Synthetic geometry scene data:
------------------------------
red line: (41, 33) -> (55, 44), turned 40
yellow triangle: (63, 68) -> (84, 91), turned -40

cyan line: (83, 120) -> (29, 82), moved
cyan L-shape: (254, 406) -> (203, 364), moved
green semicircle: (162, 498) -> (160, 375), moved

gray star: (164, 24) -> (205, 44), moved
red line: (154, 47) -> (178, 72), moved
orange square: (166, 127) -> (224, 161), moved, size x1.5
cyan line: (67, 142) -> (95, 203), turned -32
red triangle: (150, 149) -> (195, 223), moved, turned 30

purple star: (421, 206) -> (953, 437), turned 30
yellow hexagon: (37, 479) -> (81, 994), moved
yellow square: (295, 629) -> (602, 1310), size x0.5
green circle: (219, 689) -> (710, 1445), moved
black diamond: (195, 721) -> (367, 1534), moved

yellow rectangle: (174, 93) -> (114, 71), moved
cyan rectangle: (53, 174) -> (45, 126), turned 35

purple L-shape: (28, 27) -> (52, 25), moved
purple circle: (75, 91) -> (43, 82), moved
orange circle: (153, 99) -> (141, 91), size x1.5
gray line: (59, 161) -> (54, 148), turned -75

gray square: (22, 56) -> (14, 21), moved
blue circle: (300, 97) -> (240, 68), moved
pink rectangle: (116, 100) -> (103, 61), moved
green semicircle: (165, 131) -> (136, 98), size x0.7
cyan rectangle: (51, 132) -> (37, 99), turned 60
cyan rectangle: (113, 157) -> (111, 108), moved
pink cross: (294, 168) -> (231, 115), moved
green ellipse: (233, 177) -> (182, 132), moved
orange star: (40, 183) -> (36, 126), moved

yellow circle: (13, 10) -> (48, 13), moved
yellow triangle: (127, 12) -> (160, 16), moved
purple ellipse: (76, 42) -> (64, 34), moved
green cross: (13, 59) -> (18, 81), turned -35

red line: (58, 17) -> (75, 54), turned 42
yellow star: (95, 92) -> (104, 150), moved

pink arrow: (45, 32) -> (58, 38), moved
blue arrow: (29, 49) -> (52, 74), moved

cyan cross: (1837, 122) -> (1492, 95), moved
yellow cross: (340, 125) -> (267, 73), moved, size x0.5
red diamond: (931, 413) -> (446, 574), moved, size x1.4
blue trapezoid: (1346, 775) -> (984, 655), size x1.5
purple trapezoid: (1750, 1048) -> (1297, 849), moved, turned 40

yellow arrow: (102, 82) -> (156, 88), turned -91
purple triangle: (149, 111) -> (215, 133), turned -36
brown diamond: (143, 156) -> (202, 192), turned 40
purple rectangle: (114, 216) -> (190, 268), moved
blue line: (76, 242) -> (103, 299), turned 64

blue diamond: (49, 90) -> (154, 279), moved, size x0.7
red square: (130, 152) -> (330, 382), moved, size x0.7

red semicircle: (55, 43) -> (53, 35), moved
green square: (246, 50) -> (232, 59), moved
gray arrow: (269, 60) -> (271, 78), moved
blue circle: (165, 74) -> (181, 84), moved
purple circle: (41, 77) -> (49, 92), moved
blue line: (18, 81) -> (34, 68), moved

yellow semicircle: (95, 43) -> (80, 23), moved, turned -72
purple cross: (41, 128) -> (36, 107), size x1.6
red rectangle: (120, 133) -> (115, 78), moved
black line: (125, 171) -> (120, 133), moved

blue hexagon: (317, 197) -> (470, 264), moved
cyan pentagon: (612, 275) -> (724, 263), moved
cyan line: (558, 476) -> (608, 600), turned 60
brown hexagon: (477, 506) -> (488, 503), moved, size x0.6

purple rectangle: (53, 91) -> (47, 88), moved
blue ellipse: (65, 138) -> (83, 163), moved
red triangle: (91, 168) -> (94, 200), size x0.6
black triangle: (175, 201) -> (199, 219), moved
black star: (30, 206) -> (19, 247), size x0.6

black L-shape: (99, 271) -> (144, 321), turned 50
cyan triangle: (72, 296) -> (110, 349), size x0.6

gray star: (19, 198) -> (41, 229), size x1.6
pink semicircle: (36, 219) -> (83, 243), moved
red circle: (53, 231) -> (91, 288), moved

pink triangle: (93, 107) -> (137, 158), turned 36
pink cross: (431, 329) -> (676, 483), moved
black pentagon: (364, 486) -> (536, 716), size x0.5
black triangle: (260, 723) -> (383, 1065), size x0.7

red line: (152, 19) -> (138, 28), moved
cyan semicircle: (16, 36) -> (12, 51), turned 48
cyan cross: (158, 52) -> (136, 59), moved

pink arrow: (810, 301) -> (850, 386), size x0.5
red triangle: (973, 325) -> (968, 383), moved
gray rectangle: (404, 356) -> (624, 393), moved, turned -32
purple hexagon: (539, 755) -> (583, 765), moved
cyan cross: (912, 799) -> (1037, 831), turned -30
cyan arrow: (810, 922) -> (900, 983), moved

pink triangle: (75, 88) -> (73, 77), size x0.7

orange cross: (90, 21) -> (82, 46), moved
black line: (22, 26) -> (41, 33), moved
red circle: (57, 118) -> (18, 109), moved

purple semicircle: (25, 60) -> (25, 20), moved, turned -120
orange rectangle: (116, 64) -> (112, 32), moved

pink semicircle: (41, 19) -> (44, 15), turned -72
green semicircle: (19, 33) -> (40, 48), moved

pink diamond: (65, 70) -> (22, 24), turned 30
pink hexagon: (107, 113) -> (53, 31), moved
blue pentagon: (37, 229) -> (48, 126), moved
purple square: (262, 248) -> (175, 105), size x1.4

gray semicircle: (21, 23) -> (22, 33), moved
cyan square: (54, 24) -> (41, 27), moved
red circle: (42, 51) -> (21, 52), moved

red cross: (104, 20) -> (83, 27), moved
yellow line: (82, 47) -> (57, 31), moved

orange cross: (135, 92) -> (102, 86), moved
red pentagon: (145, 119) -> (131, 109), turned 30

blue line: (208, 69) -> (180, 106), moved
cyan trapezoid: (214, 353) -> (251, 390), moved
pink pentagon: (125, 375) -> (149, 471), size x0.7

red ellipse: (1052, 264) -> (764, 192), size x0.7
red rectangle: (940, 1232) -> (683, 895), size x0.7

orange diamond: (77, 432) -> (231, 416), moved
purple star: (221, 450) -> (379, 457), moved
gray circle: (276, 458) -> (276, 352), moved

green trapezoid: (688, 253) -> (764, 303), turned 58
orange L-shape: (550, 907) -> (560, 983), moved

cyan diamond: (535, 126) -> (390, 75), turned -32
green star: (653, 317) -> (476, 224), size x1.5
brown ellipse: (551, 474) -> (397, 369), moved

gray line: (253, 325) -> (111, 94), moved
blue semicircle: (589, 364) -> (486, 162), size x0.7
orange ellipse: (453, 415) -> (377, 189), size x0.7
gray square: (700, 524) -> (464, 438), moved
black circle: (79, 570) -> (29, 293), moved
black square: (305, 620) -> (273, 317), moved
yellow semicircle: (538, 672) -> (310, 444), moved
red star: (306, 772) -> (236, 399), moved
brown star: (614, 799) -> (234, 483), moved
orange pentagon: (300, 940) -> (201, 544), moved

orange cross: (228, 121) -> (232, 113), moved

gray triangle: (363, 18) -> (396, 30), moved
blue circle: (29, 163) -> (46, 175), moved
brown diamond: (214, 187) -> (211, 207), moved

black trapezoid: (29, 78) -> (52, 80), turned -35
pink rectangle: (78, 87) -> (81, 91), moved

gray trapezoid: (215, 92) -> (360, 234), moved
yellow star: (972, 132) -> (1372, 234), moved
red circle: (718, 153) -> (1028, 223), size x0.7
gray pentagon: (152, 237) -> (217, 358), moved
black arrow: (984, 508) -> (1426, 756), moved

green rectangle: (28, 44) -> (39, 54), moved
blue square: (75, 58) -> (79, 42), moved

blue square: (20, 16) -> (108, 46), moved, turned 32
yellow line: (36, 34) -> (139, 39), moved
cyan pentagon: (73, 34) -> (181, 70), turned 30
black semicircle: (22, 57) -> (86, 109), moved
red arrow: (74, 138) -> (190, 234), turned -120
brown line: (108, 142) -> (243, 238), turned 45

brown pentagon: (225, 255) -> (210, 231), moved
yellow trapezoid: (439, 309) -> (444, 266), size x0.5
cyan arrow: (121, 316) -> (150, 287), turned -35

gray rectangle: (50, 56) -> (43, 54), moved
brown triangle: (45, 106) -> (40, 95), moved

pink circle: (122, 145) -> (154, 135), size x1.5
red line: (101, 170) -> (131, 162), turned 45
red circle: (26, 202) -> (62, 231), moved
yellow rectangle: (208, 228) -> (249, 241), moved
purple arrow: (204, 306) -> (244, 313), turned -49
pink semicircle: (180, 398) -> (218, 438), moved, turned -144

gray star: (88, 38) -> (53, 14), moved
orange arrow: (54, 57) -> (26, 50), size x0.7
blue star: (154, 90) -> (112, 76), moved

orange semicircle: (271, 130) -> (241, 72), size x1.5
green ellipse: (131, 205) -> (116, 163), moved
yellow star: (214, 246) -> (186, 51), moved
------------------------------
### WHAT YOU HAVE TO DO:
Return the lines above that include the string "hexagon".

### FINISHED TASK:
yellow hexagon: (37, 479) -> (81, 994), moved
blue hexagon: (317, 197) -> (470, 264), moved
brown hexagon: (477, 506) -> (488, 503), moved, size x0.6
purple hexagon: (539, 755) -> (583, 765), moved
pink hexagon: (107, 113) -> (53, 31), moved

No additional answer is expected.